■ **DATA LISTING**
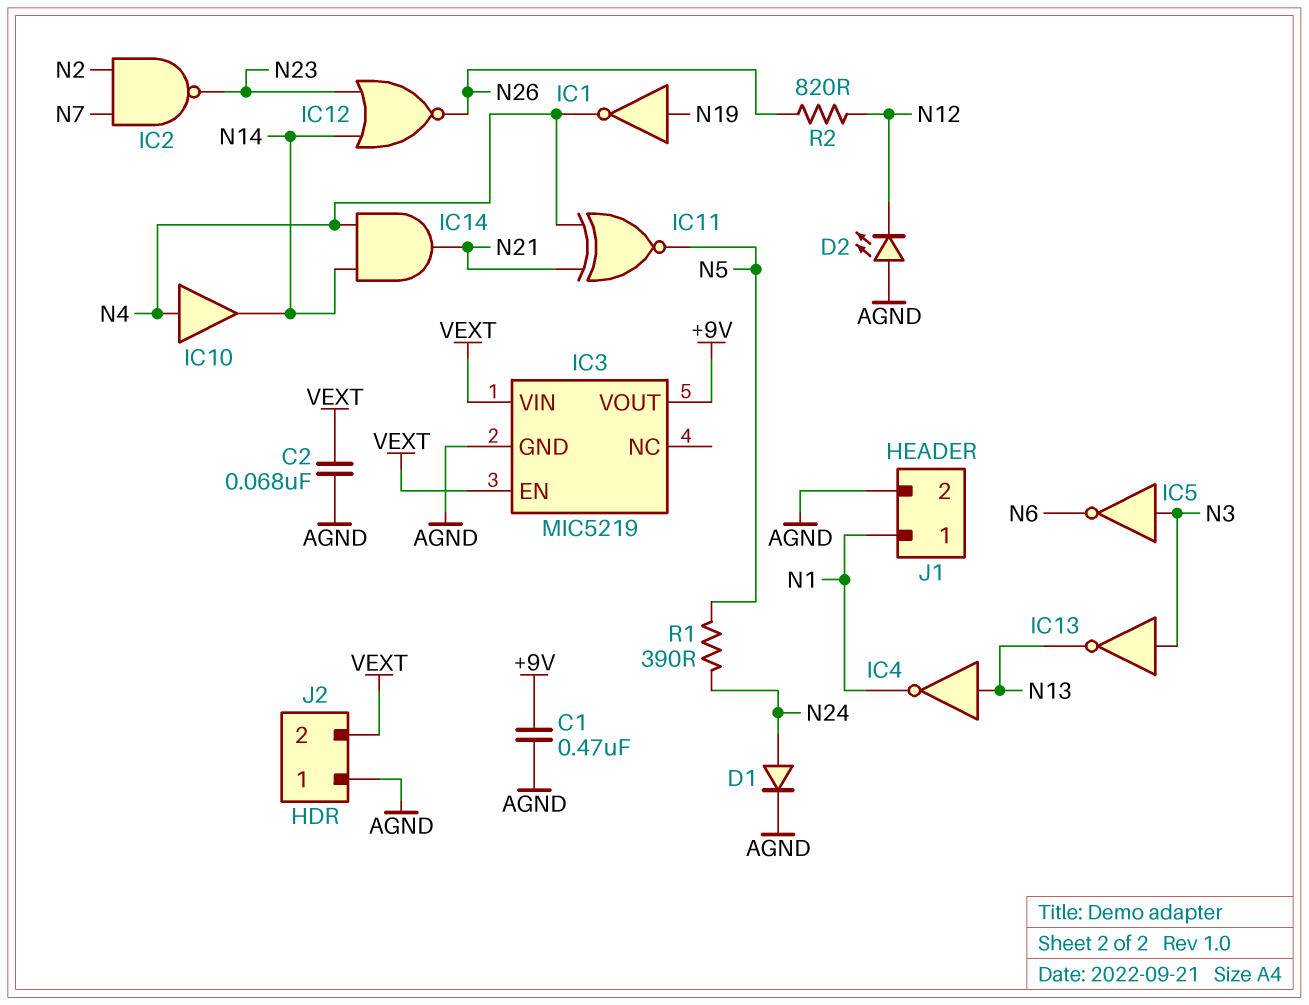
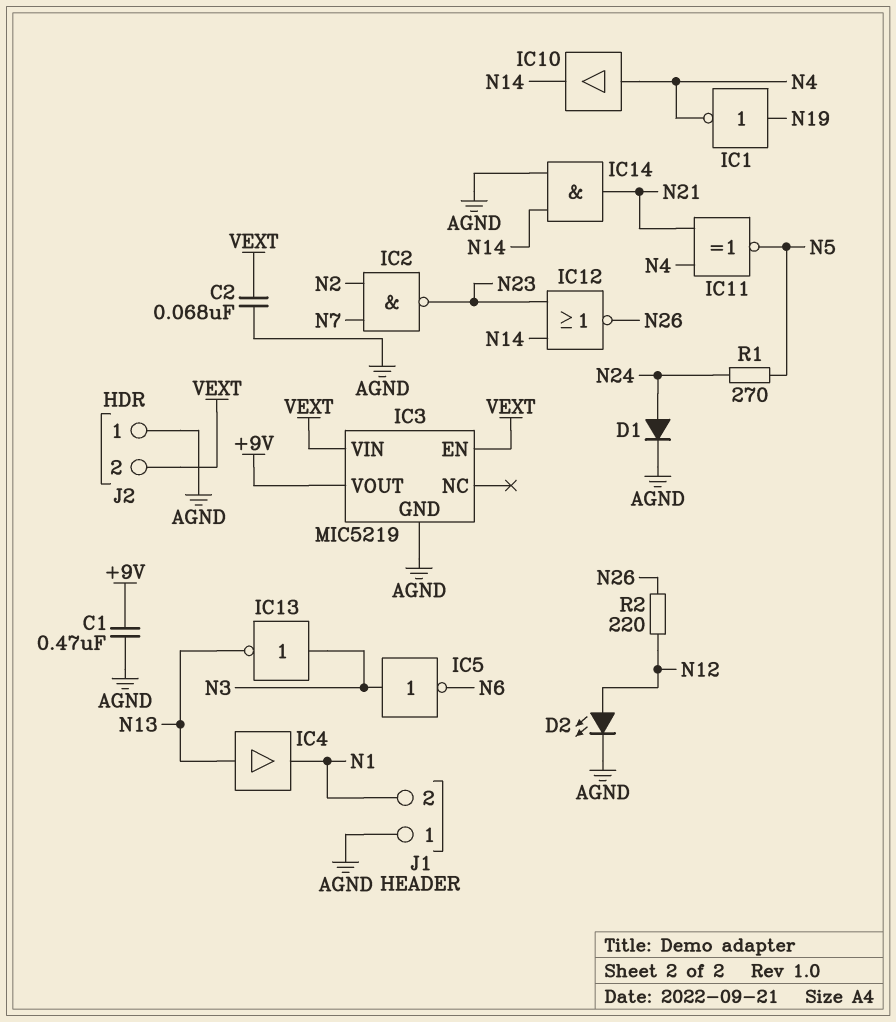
D2: LED (A AGND, K N12) -> LED (A N12, K AGND)
IC4: NOT (in N13, out N1) -> buffer (in N13, out N1)
IC14: AND (in N4, in N14, out N21) -> AND (in AGND, in N14, out N21)
J1 pin 1: N1 -> AGND
J1 pin 2: AGND -> N1
R1: 390 (N5, N24) -> 270 (N5, N24)
R2: 820 (N12, N26) -> 220 (N12, N26)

■ **WHAT THE TASK ASKS**
Give back every line of the material above word for word, leaving out the pictures.

■ **FINAL ANSWER**
D2: LED (A AGND, K N12) -> LED (A N12, K AGND)
IC4: NOT (in N13, out N1) -> buffer (in N13, out N1)
IC14: AND (in N4, in N14, out N21) -> AND (in AGND, in N14, out N21)
J1 pin 1: N1 -> AGND
J1 pin 2: AGND -> N1
R1: 390 (N5, N24) -> 270 (N5, N24)
R2: 820 (N12, N26) -> 220 (N12, N26)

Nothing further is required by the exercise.